> **WHAT IS NEEDED**
Only the lines from the one with "lime round brick A5:B6" through the end of the data are wanted, copied exactly.

> **PROVIDED MATERIAL**
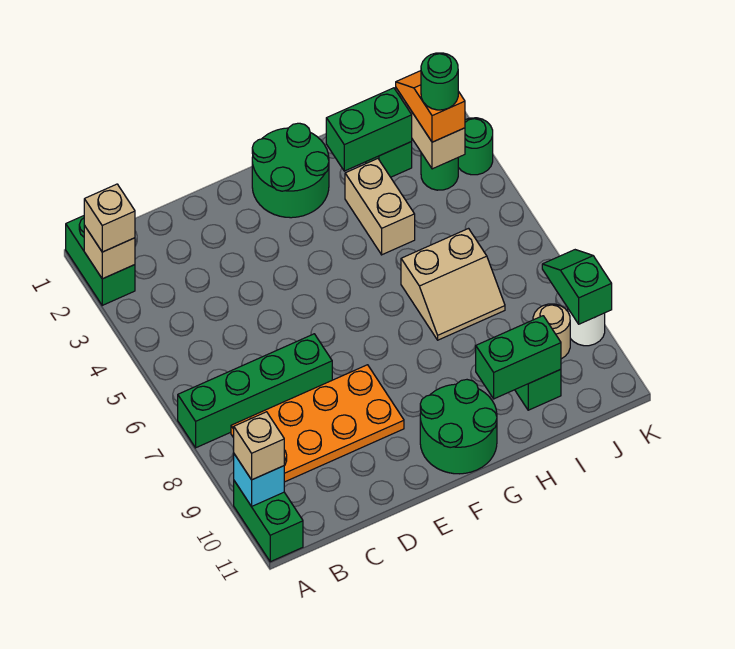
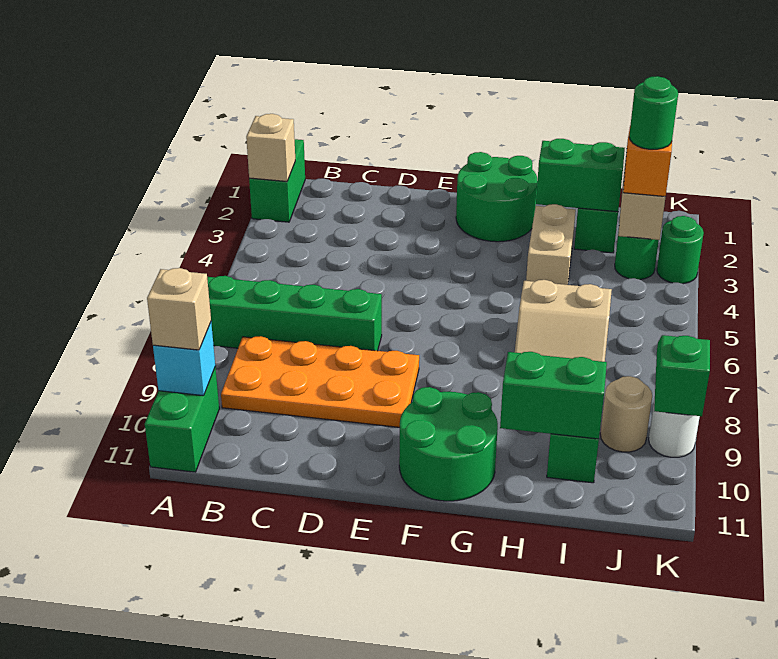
tan brick A2 level 3 -> none

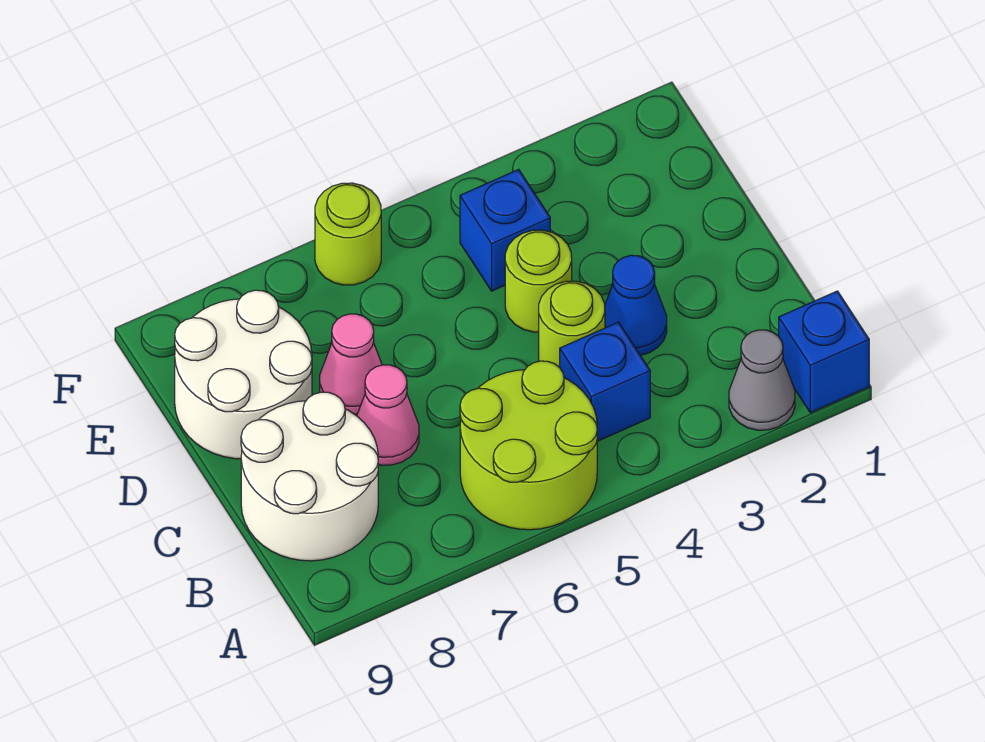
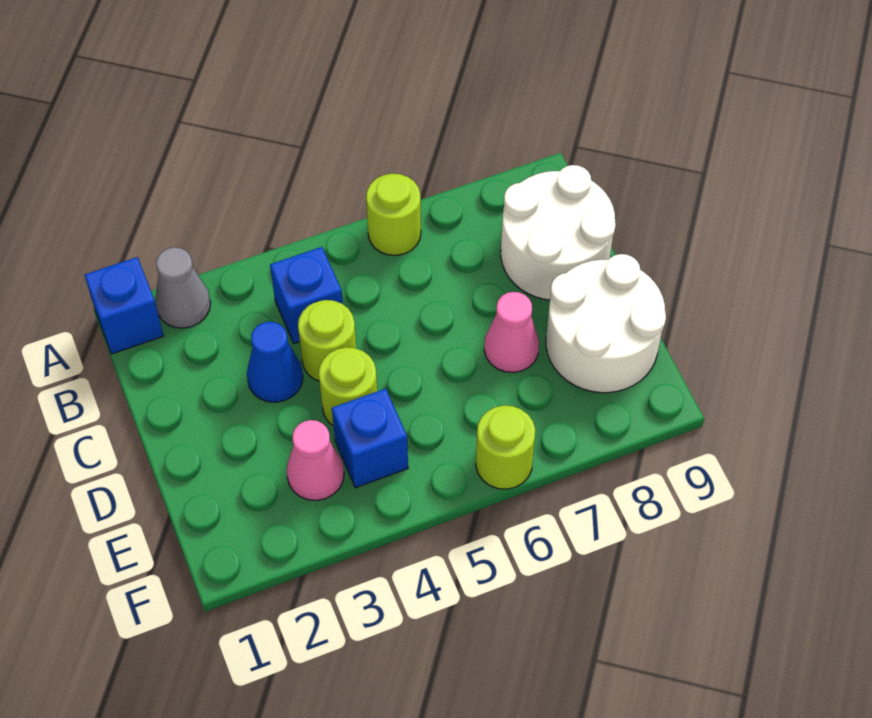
lime round brick A5:B6 level 1 -> lime round brick A6 level 1
pink cone C7 level 1 -> pink cone E3 level 1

> **OUTPUT OF THE EXERCISE**
lime round brick A5:B6 level 1 -> lime round brick A6 level 1
pink cone C7 level 1 -> pink cone E3 level 1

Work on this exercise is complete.